* [Task prompt]: Below are the records. Retype exactly the lines between the lines holding "C4: none -> 10nF (GND, VSW)" and "TR1: PNP TIP127", inclusive.

Records from a data collection
········

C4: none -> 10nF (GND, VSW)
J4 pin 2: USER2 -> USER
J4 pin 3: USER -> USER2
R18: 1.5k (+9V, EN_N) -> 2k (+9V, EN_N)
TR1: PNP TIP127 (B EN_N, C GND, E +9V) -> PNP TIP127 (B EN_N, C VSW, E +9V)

········

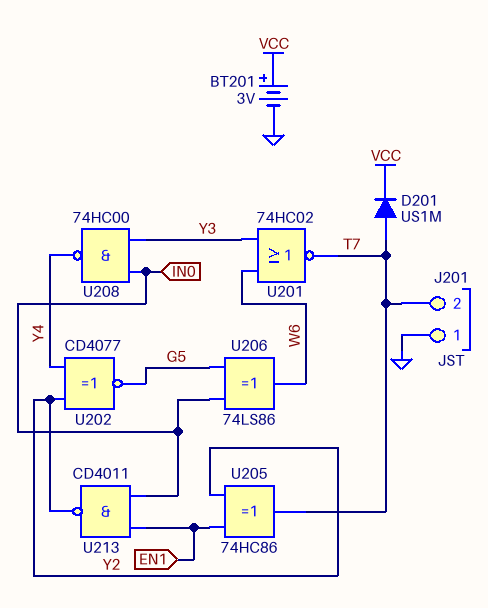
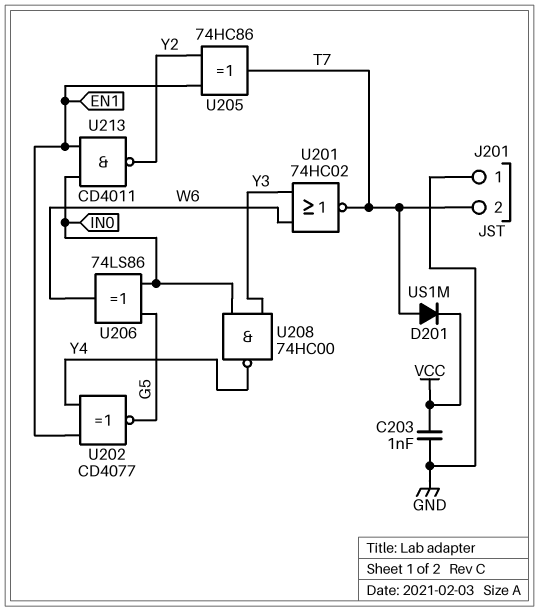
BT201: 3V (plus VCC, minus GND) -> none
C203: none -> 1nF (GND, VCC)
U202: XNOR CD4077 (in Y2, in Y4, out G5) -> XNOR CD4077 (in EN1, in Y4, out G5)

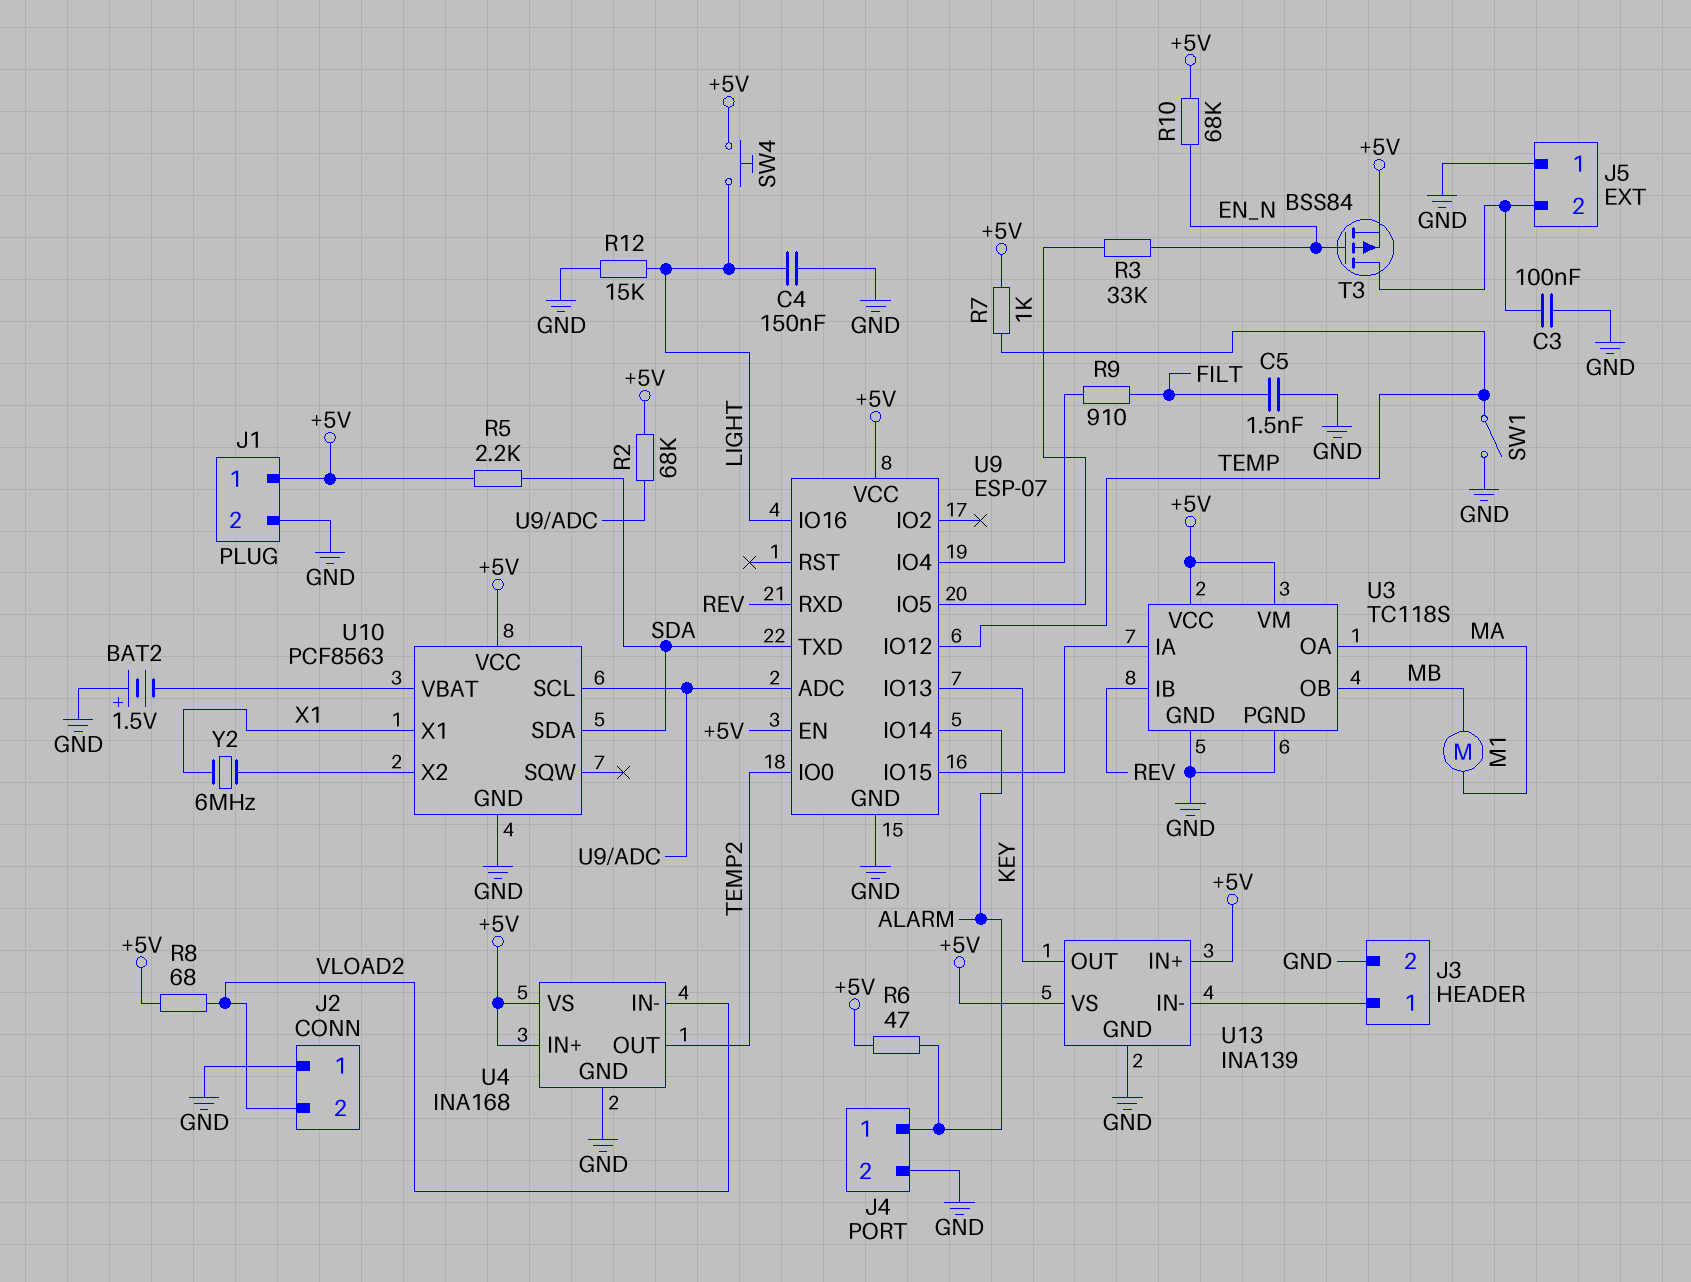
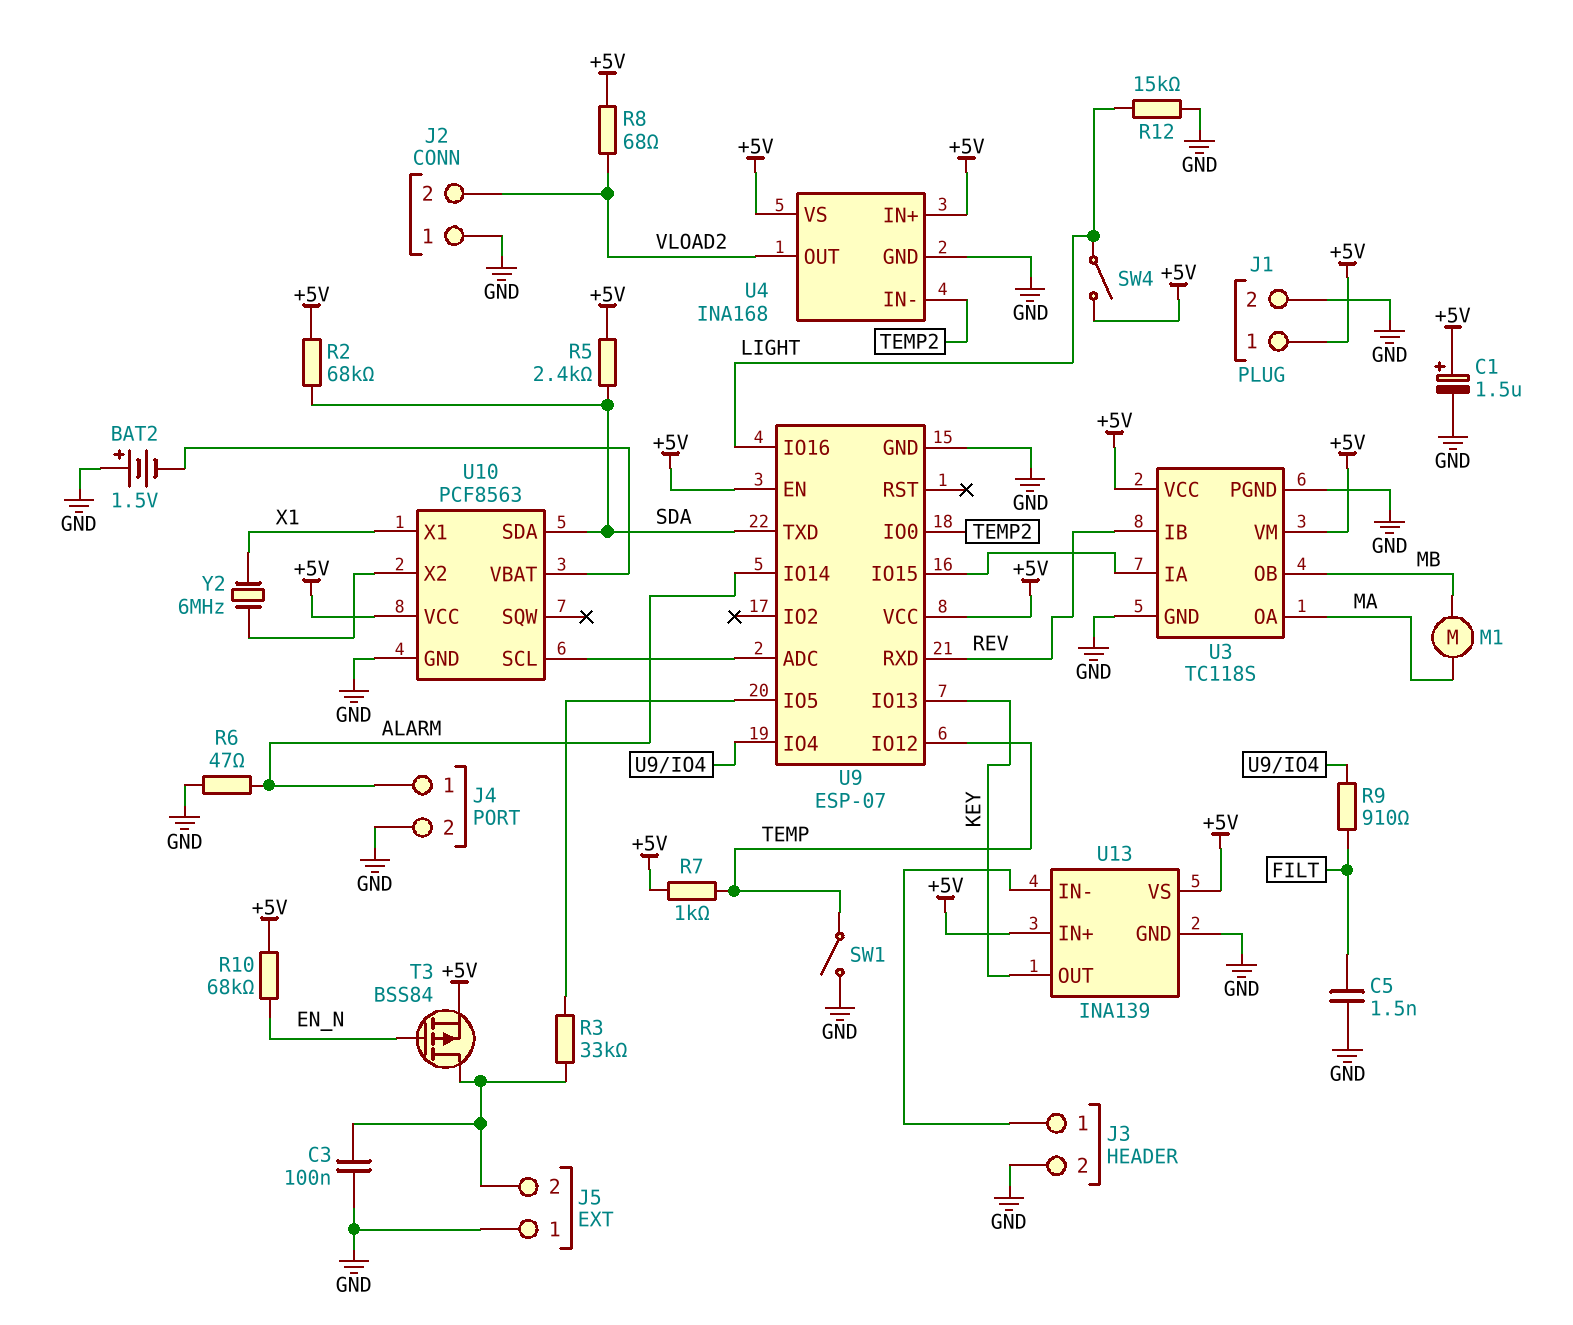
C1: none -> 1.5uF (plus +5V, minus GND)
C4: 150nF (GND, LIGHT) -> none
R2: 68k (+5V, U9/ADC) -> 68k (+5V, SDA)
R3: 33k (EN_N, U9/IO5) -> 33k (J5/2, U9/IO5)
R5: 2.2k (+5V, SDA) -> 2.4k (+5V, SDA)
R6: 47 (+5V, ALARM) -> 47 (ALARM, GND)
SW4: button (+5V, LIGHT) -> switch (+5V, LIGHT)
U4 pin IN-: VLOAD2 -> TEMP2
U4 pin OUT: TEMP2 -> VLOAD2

········

* [Result of this exercise]:
C4: none -> 10nF (GND, VSW)
J4 pin 2: USER2 -> USER
J4 pin 3: USER -> USER2
R18: 1.5k (+9V, EN_N) -> 2k (+9V, EN_N)
TR1: PNP TIP127 (B EN_N, C GND, E +9V) -> PNP TIP127 (B EN_N, C VSW, E +9V)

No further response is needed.